#### [Exercise directions]
Across the entries below, how many lines contain the string "down"? Give only the count.

#### [The data]
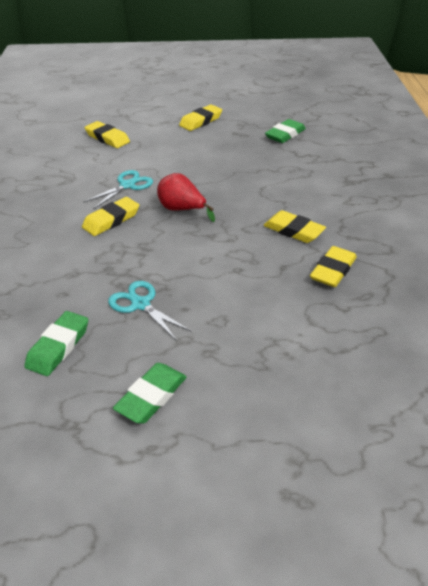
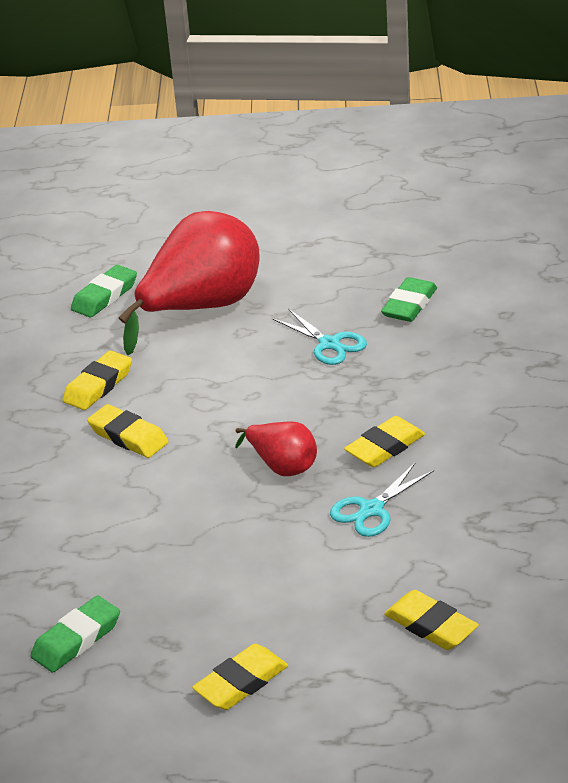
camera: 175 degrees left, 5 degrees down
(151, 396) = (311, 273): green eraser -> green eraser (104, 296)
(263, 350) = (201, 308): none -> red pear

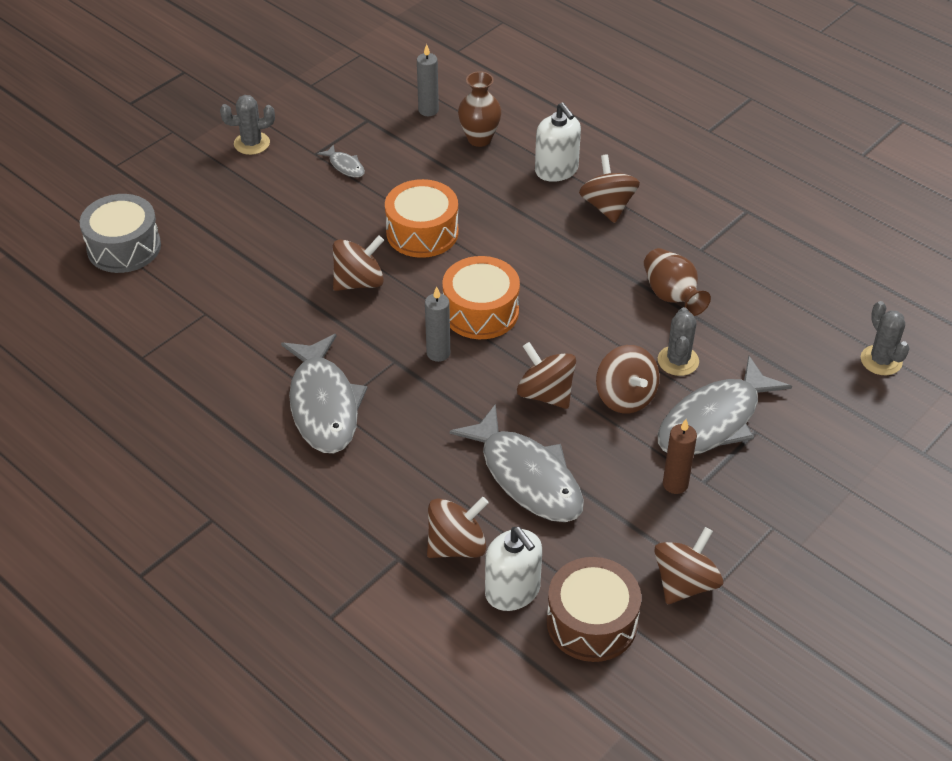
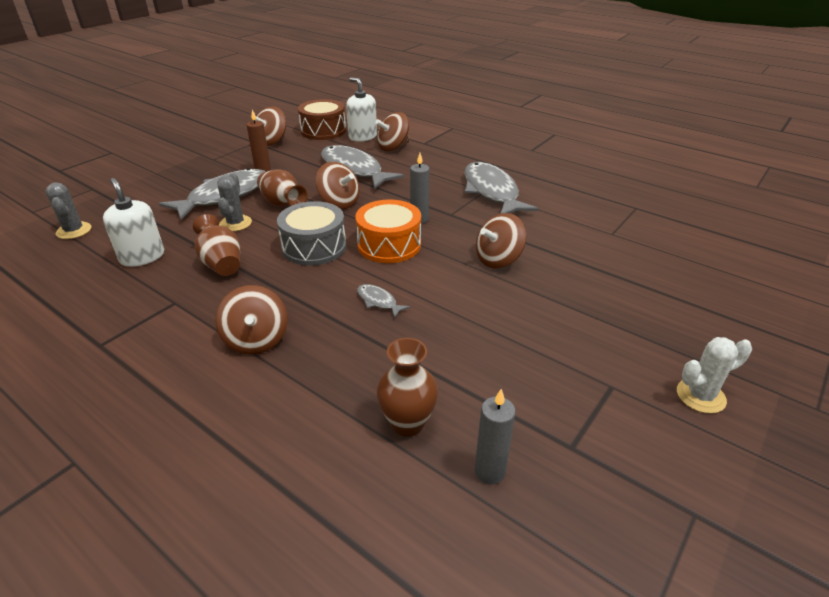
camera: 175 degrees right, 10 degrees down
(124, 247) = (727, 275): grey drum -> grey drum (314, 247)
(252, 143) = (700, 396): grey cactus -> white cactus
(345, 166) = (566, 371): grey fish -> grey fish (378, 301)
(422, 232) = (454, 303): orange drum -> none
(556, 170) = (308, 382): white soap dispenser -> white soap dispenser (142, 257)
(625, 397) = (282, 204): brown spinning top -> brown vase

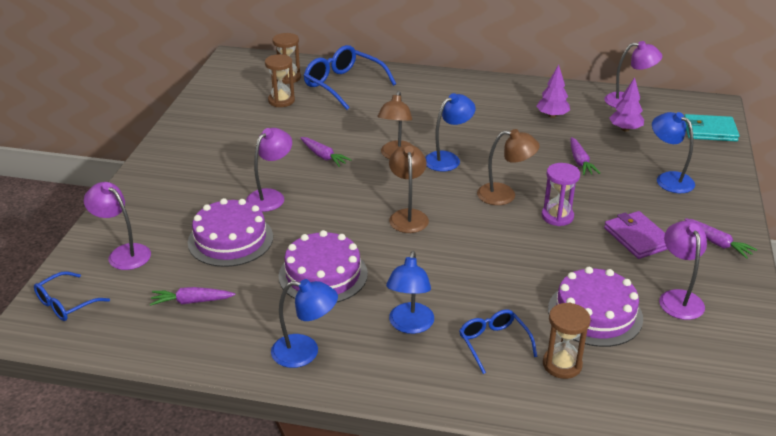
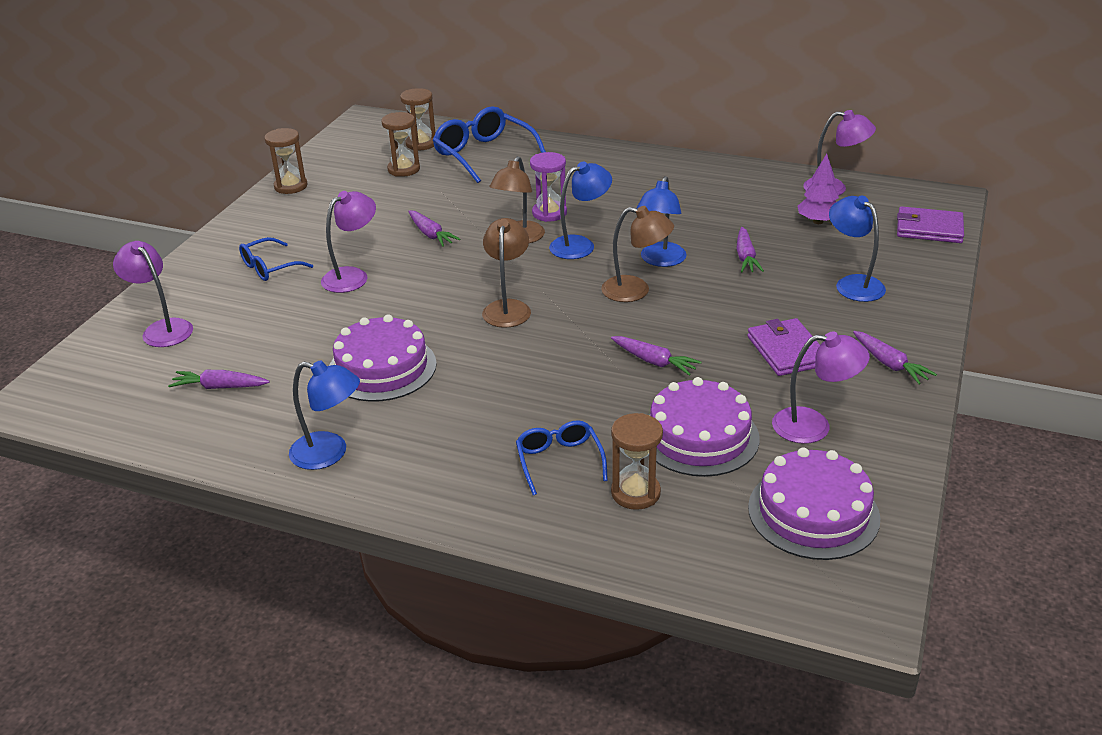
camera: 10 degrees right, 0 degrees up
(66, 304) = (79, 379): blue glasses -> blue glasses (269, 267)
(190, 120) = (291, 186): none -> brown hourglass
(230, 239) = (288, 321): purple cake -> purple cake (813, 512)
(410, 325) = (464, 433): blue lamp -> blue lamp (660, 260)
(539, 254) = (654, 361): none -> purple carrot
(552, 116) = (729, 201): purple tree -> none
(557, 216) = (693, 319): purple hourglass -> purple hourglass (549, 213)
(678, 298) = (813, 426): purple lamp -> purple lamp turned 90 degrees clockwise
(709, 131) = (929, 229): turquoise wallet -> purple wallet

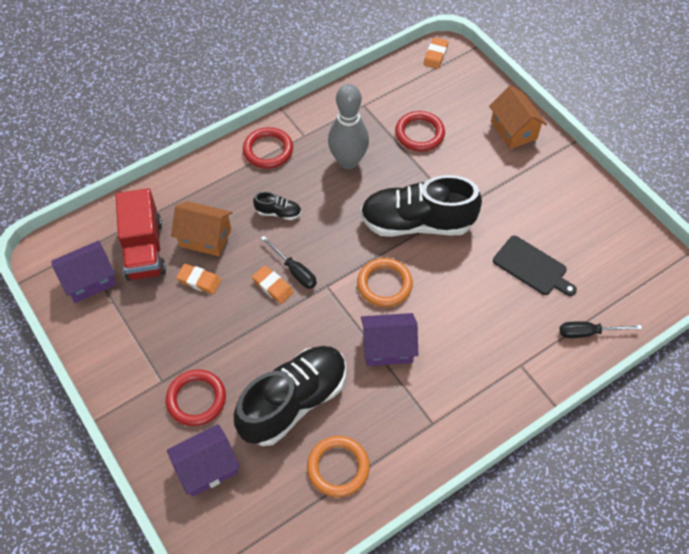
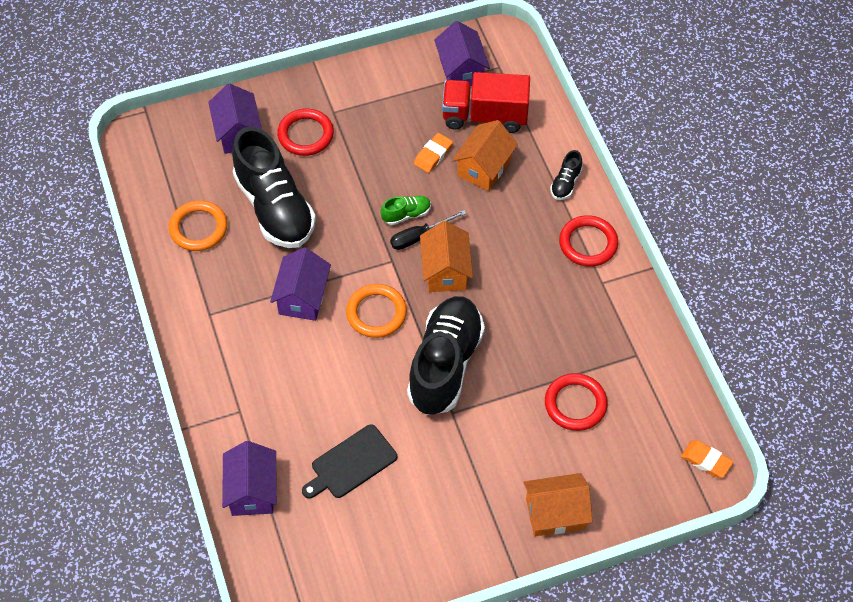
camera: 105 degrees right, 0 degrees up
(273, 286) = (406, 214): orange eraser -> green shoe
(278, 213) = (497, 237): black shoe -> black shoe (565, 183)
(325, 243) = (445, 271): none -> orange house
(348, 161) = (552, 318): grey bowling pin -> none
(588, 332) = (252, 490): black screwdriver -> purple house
...
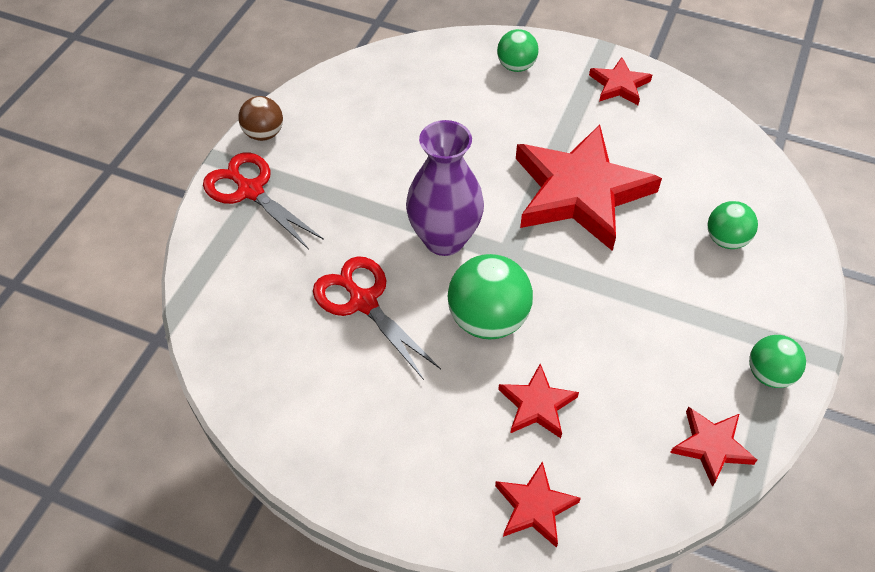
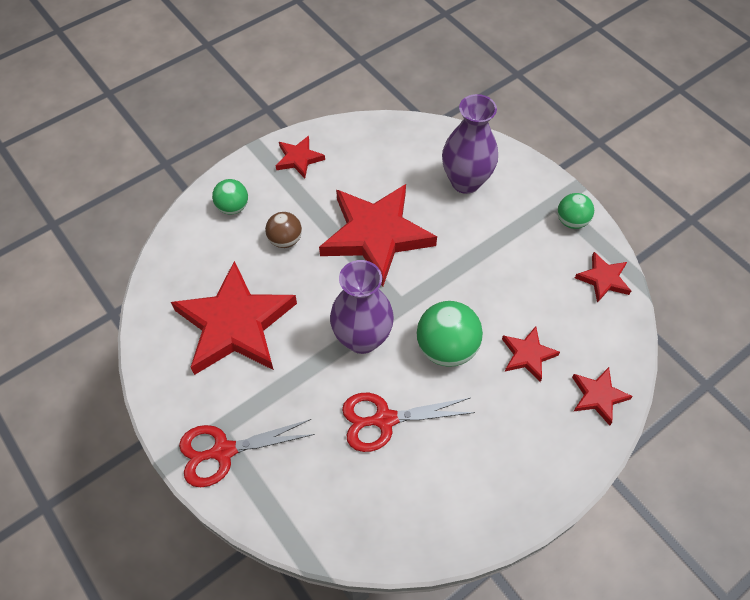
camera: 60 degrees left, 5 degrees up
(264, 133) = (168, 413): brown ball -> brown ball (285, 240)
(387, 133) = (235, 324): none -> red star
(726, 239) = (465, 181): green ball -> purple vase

#### [Expected output]
2